**Required task**
Give the rows again from the one containing "Blue [26, 85]" through the last row, swapping "Gold" for "Yellow" and changing nothing else.

**Information given**
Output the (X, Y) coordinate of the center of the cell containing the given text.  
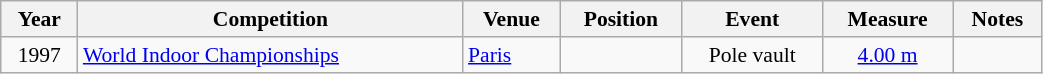
Paris (512, 55)
Competition (270, 19)
Notes (998, 19)
1997 (40, 55)
Year (40, 19)
Position (621, 19)
Measure (887, 19)
World Indoor Championships (270, 55)
4.00 m (887, 55)
Event (752, 19)
Venue (512, 19)
Pole vault (752, 55)
Provide the [X, Y] coordinate of the cell's center where the given text is located.  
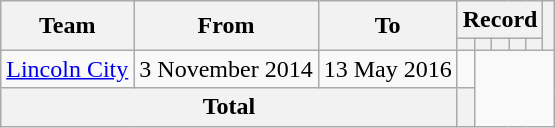
From [226, 26]
Total [229, 107]
3 November 2014 [226, 69]
Team [68, 26]
13 May 2016 [388, 69]
Lincoln City [68, 69]
Record [500, 20]
To [388, 26]
From the cell containing the given text, extract its center point as [X, Y] coordinate. 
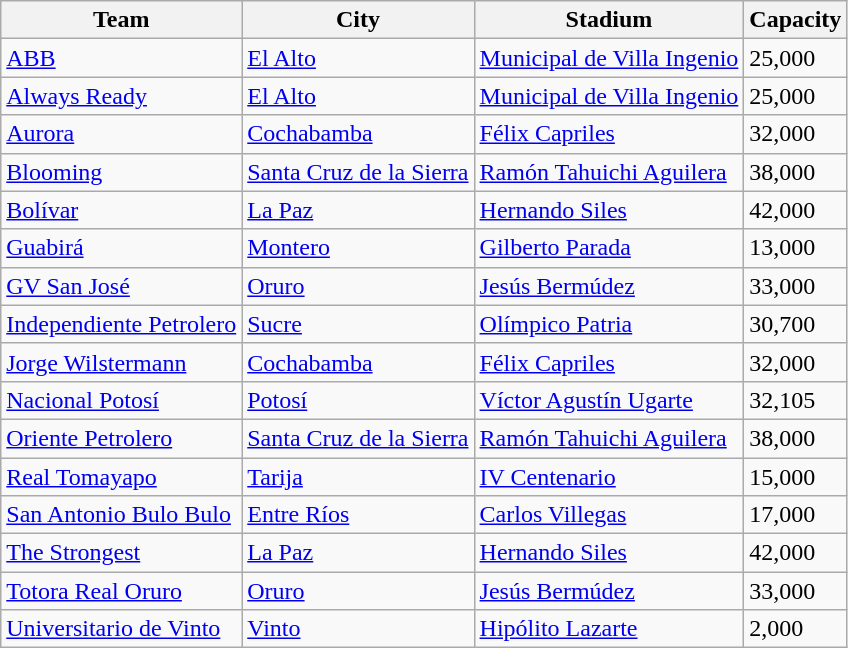
Gilberto Parada [609, 248]
Tarija [358, 477]
City [358, 20]
Team [122, 20]
Vinto [358, 629]
Universitario de Vinto [122, 629]
Montero [358, 248]
Capacity [796, 20]
Oriente Petrolero [122, 438]
30,700 [796, 324]
Entre Ríos [358, 515]
Blooming [122, 172]
Nacional Potosí [122, 400]
15,000 [796, 477]
Hipólito Lazarte [609, 629]
Jorge Wilstermann [122, 362]
Guabirá [122, 248]
17,000 [796, 515]
Víctor Agustín Ugarte [609, 400]
The Strongest [122, 553]
Potosí [358, 400]
ABB [122, 58]
Totora Real Oruro [122, 591]
Bolívar [122, 210]
Carlos Villegas [609, 515]
32,105 [796, 400]
13,000 [796, 248]
Olímpico Patria [609, 324]
Sucre [358, 324]
2,000 [796, 629]
Always Ready [122, 96]
Stadium [609, 20]
San Antonio Bulo Bulo [122, 515]
Aurora [122, 134]
Real Tomayapo [122, 477]
Independiente Petrolero [122, 324]
GV San José [122, 286]
IV Centenario [609, 477]
Search for the cell housing the specified text and yield its [x, y] center coordinate. 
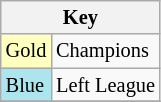
Blue [26, 85]
Key [80, 17]
Champions [106, 51]
Left League [106, 85]
Gold [26, 51]
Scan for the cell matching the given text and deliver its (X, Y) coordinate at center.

**Solved exercise**
Blue [26, 85]
Key [80, 17]
Champions [106, 51]
Left League [106, 85]
Yellow [26, 51]
Scan for the cell matching the given text and deliver its (X, Y) coordinate at center.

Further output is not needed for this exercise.